_Data for processing_
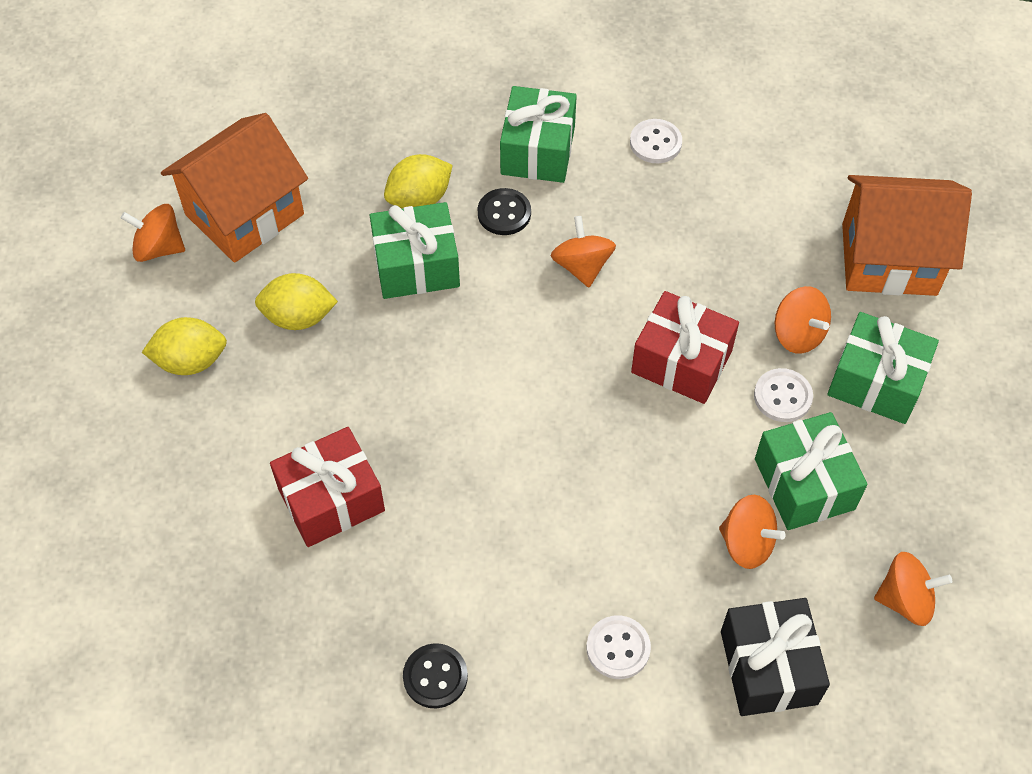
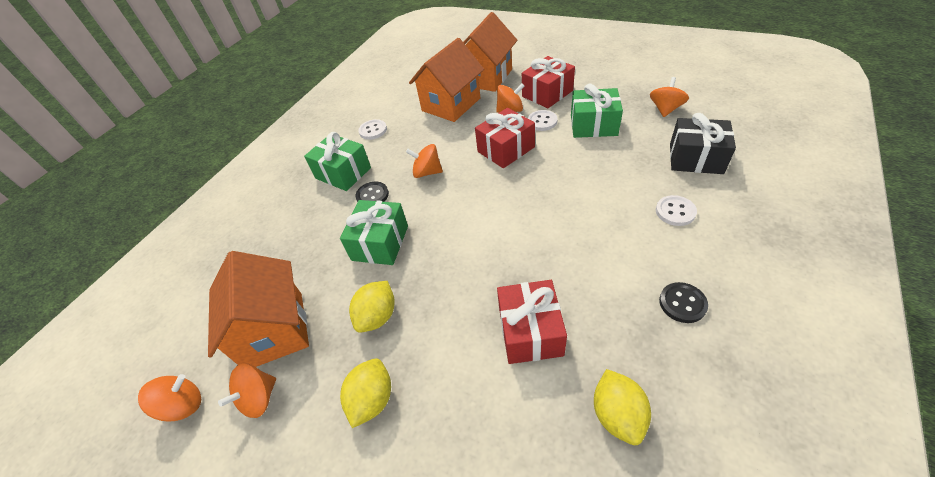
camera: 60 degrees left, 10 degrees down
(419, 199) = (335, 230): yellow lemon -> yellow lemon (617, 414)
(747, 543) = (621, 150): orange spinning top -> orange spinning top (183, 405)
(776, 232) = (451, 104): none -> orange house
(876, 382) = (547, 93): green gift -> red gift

--

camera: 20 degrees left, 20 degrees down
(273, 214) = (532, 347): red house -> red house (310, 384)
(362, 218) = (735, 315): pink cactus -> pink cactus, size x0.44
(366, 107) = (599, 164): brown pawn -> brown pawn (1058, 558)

...

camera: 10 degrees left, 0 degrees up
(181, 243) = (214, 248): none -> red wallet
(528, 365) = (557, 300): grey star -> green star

_What the exercise asks_
Only the lines above starting at the line that holds "(181, 243) = (214, 248): none -> red wallet" and ending at the line that holds "(528, 365) = (557, 300): grey" are to be repeated, exactly and in full.

_Output of the exercise_
(181, 243) = (214, 248): none -> red wallet
(528, 365) = (557, 300): grey star -> green star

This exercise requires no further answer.